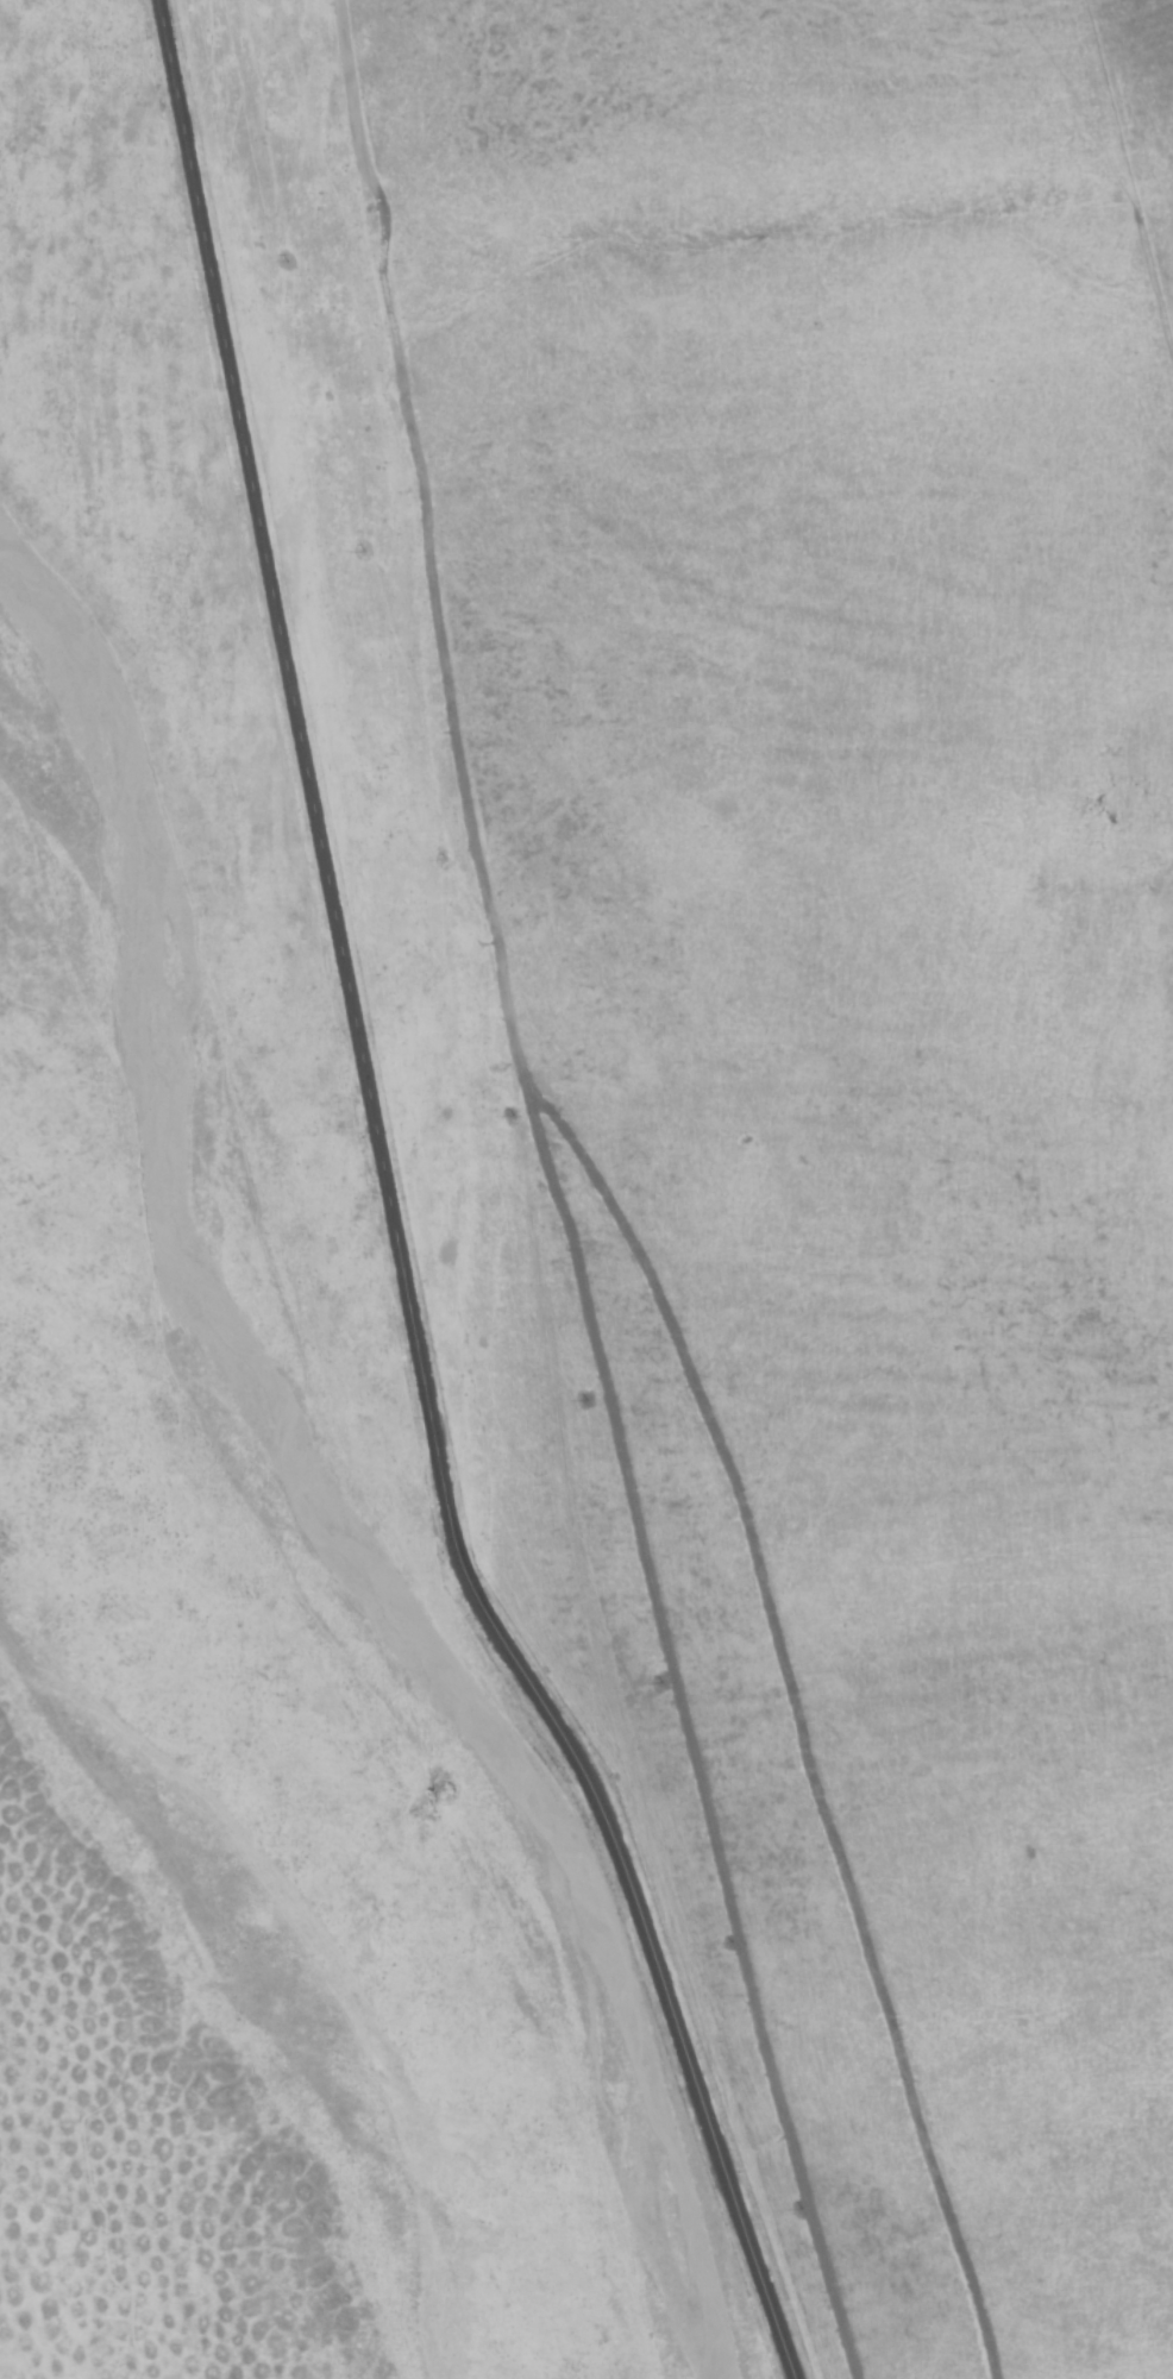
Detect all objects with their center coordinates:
road: (391, 1216)
crop: (507, 1225)
crop: (140, 2131)

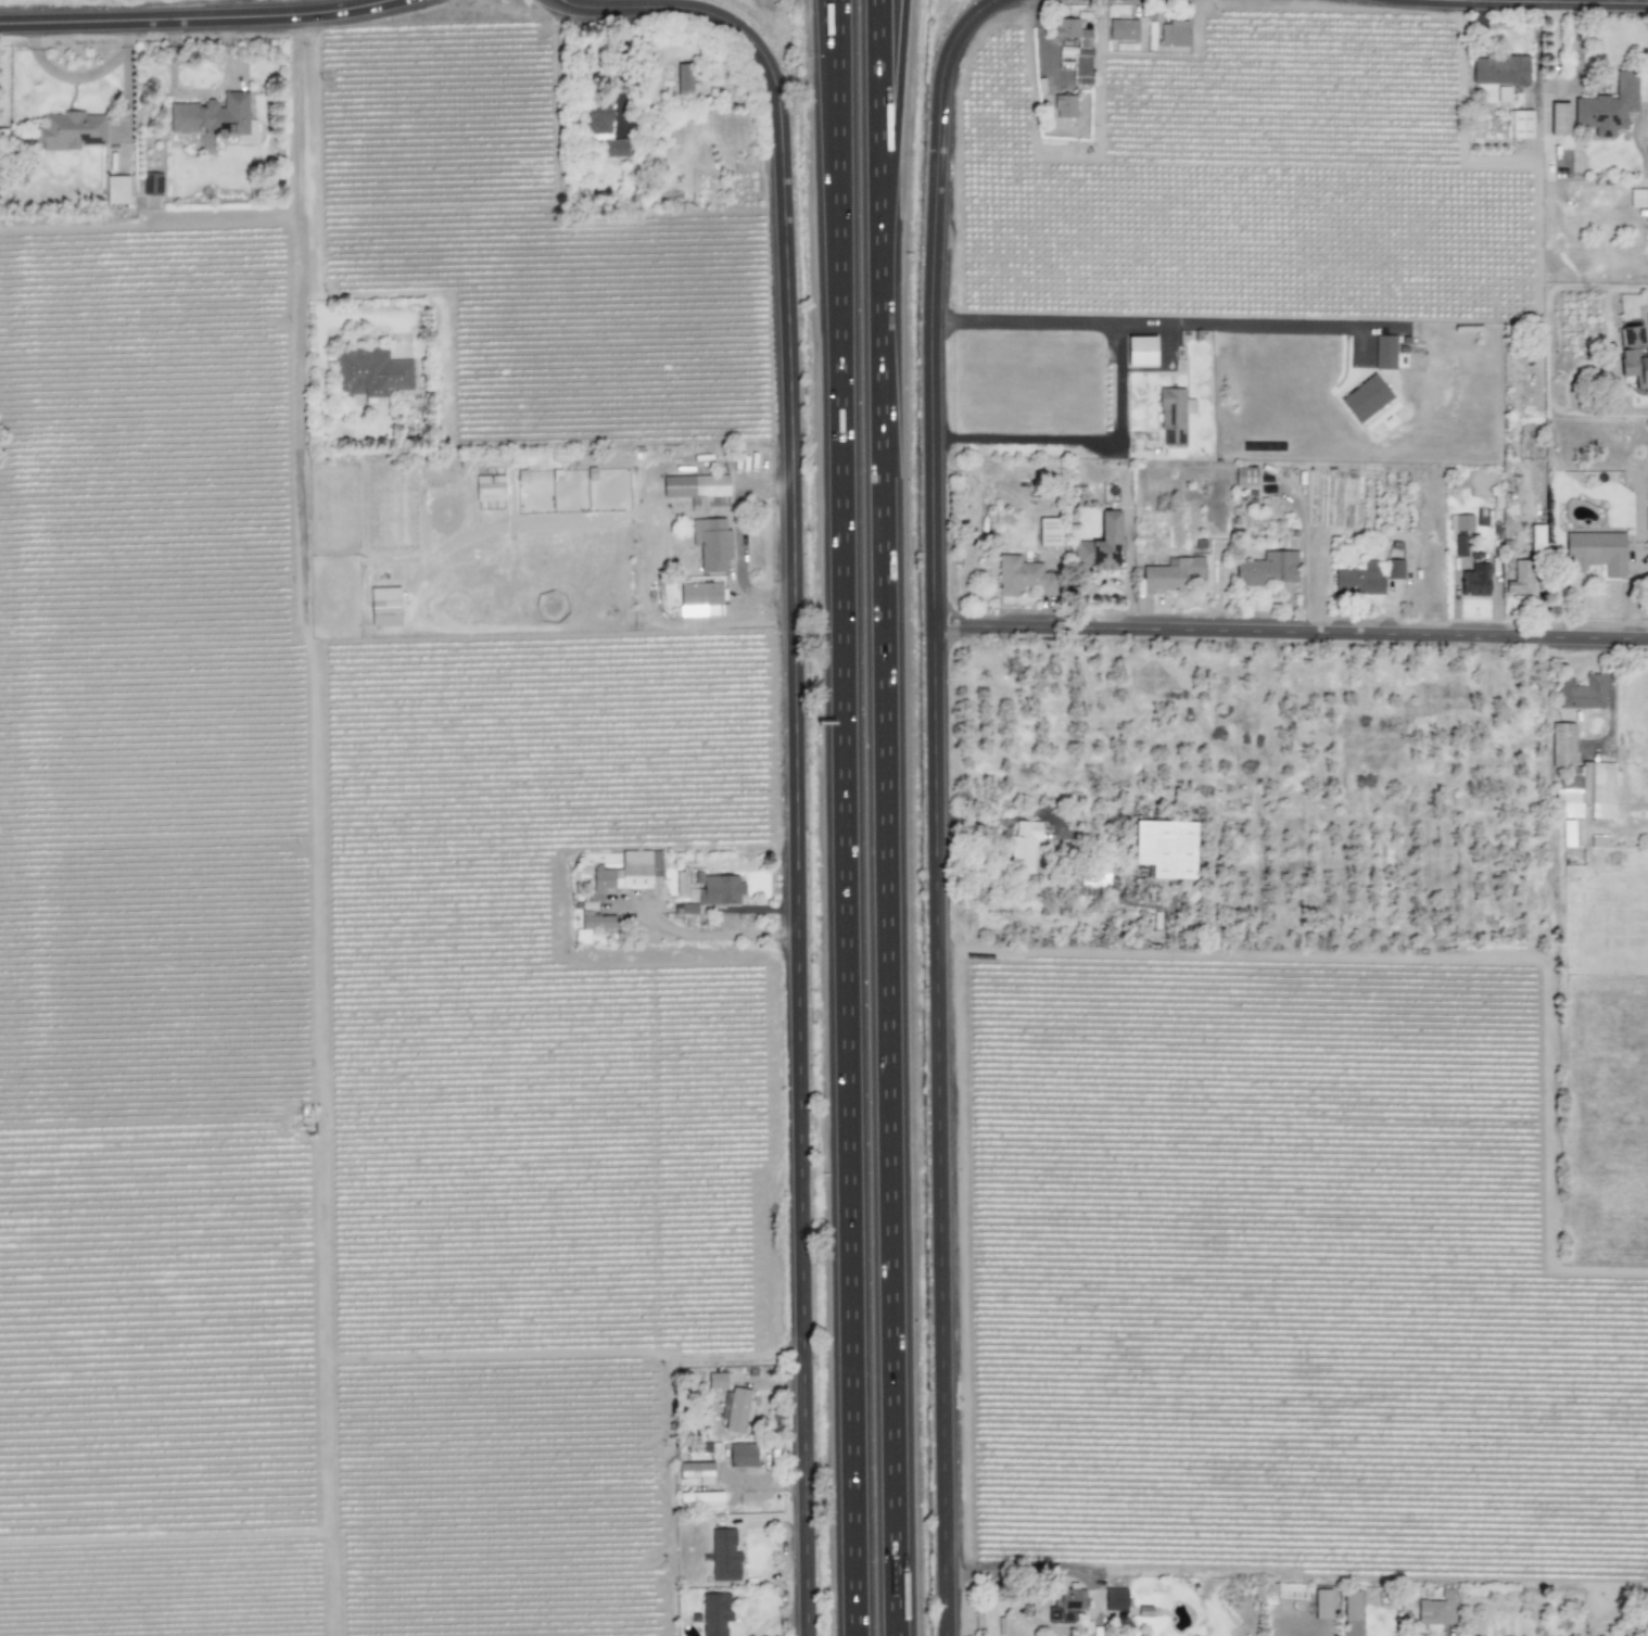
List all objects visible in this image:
road: (830, 2)
road: (1548, 2)
road: (197, 19)
building: (1122, 29)
road: (1040, 30)
building: (1173, 34)
building: (1076, 46)
road: (1553, 49)
road: (619, 65)
building: (1499, 70)
building: (684, 80)
road: (898, 83)
building: (1503, 94)
building: (1064, 106)
building: (1608, 106)
building: (215, 118)
building: (1559, 119)
building: (1520, 124)
building: (70, 131)
building: (603, 132)
road: (309, 152)
building: (117, 190)
building: (1638, 198)
building: (1630, 335)
building: (1139, 351)
building: (1384, 352)
building: (371, 374)
building: (1365, 398)
road: (1637, 409)
building: (1173, 414)
road: (1027, 442)
building: (1145, 445)
building: (1245, 476)
building: (489, 488)
building: (698, 490)
building: (1460, 522)
building: (1049, 532)
building: (1536, 538)
road: (740, 542)
building: (712, 543)
building: (1100, 545)
building: (1459, 546)
building: (1595, 552)
building: (1267, 569)
building: (1393, 569)
building: (1173, 575)
building: (1022, 577)
building: (1520, 578)
building: (1359, 579)
building: (1475, 581)
building: (700, 599)
road: (1291, 634)
building: (1581, 693)
road: (798, 736)
building: (1563, 749)
building: (1589, 792)
road: (937, 808)
road: (847, 817)
road: (887, 818)
building: (1023, 846)
building: (1165, 848)
building: (622, 873)
building: (1094, 877)
building: (720, 890)
building: (688, 908)
building: (595, 917)
road: (719, 934)
building: (582, 936)
building: (737, 1410)
building: (743, 1455)
building: (698, 1471)
road: (766, 1481)
building: (700, 1498)
building: (725, 1556)
road: (1015, 1573)
building: (1114, 1599)
building: (1322, 1604)
building: (1066, 1606)
building: (1436, 1609)
building: (715, 1614)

------------------------------------

(Work task): If a record holds a picture, skip the picture and write out everything else exactly.

(Reply to the exercise):
Detect all objects with their center coordinates:
road: (391, 1216)
crop: (507, 1225)
crop: (140, 2131)

List all objects visible in this image:
road: (830, 2)
road: (1548, 2)
road: (197, 19)
building: (1122, 29)
road: (1040, 30)
building: (1173, 34)
building: (1076, 46)
road: (1553, 49)
road: (619, 65)
building: (1499, 70)
building: (684, 80)
road: (898, 83)
building: (1503, 94)
building: (1064, 106)
building: (1608, 106)
building: (215, 118)
building: (1559, 119)
building: (1520, 124)
building: (70, 131)
building: (603, 132)
road: (309, 152)
building: (117, 190)
building: (1638, 198)
building: (1630, 335)
building: (1139, 351)
building: (1384, 352)
building: (371, 374)
building: (1365, 398)
road: (1637, 409)
building: (1173, 414)
road: (1027, 442)
building: (1145, 445)
building: (1245, 476)
building: (489, 488)
building: (698, 490)
building: (1460, 522)
building: (1049, 532)
building: (1536, 538)
road: (740, 542)
building: (712, 543)
building: (1100, 545)
building: (1459, 546)
building: (1595, 552)
building: (1267, 569)
building: (1393, 569)
building: (1173, 575)
building: (1022, 577)
building: (1520, 578)
building: (1359, 579)
building: (1475, 581)
building: (700, 599)
road: (1291, 634)
building: (1581, 693)
road: (798, 736)
building: (1563, 749)
building: (1589, 792)
road: (937, 808)
road: (847, 817)
road: (887, 818)
building: (1023, 846)
building: (1165, 848)
building: (622, 873)
building: (1094, 877)
building: (720, 890)
building: (688, 908)
building: (595, 917)
road: (719, 934)
building: (582, 936)
building: (737, 1410)
building: (743, 1455)
building: (698, 1471)
road: (766, 1481)
building: (700, 1498)
building: (725, 1556)
road: (1015, 1573)
building: (1114, 1599)
building: (1322, 1604)
building: (1066, 1606)
building: (1436, 1609)
building: (715, 1614)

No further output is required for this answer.